# Aim of the exercise:
Please format every line of the records below as a numbered list, skipping blank lines and leaving out the pictures.

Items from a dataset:
--- Start ---

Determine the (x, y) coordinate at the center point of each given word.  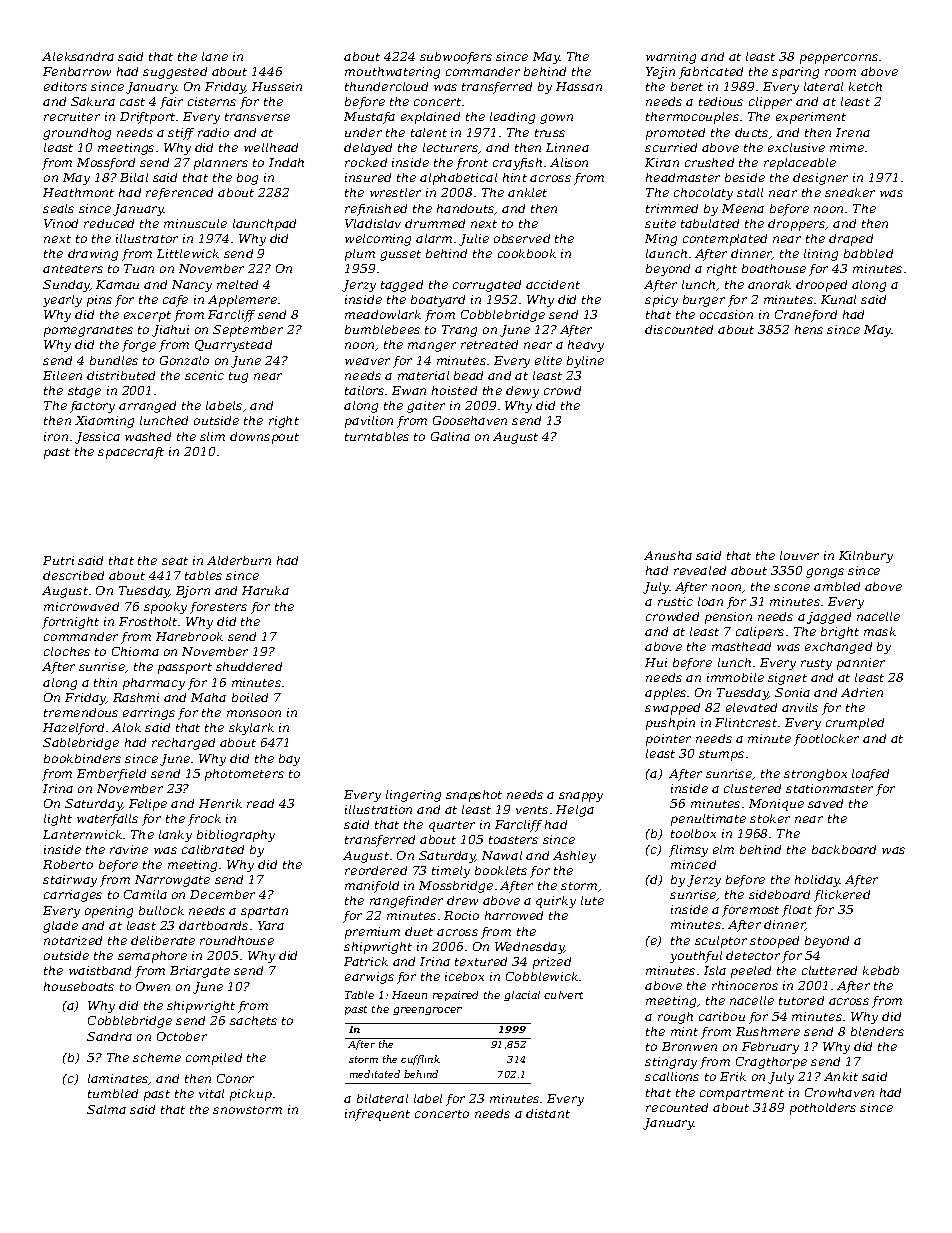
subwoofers (456, 58)
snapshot (474, 796)
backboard (844, 849)
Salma (106, 1109)
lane (215, 56)
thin (105, 682)
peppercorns (839, 59)
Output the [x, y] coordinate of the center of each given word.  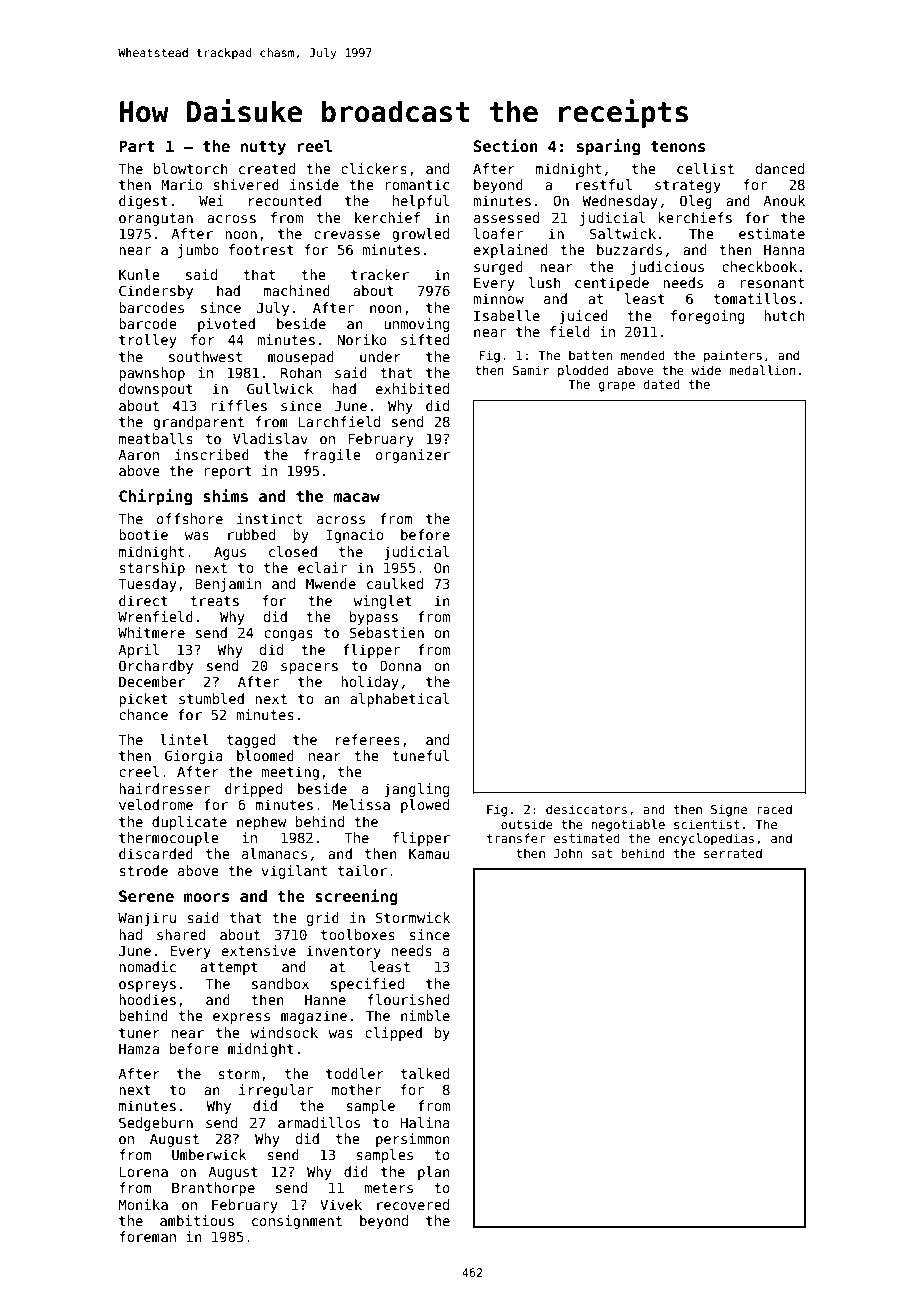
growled [420, 235]
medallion [762, 370]
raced [774, 809]
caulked [395, 583]
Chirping [155, 497]
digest [143, 202]
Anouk [784, 200]
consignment [297, 1222]
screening [356, 897]
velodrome [156, 804]
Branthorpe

--- End ---

# Final answer:
1. Determine the (x, y) coordinate at the center point of each given word.  
2. subwoofers (456, 58)
3. snapshot (474, 796)
4. backboard (844, 849)
5. Salma (106, 1109)
6. lane (215, 56)
7. thin (105, 682)
8. peppercorns (839, 59)
9. Output the [x, y] coordinate of the center of each given word.  
10. growled [420, 235]
11. medallion [762, 370]
12. raced [774, 809]
13. caulked [395, 583]
14. Chirping [155, 497]
15. digest [143, 202]
16. Anouk [784, 200]
17. consignment [297, 1222]
18. screening [356, 897]
19. velodrome [156, 804]
20. Branthorpe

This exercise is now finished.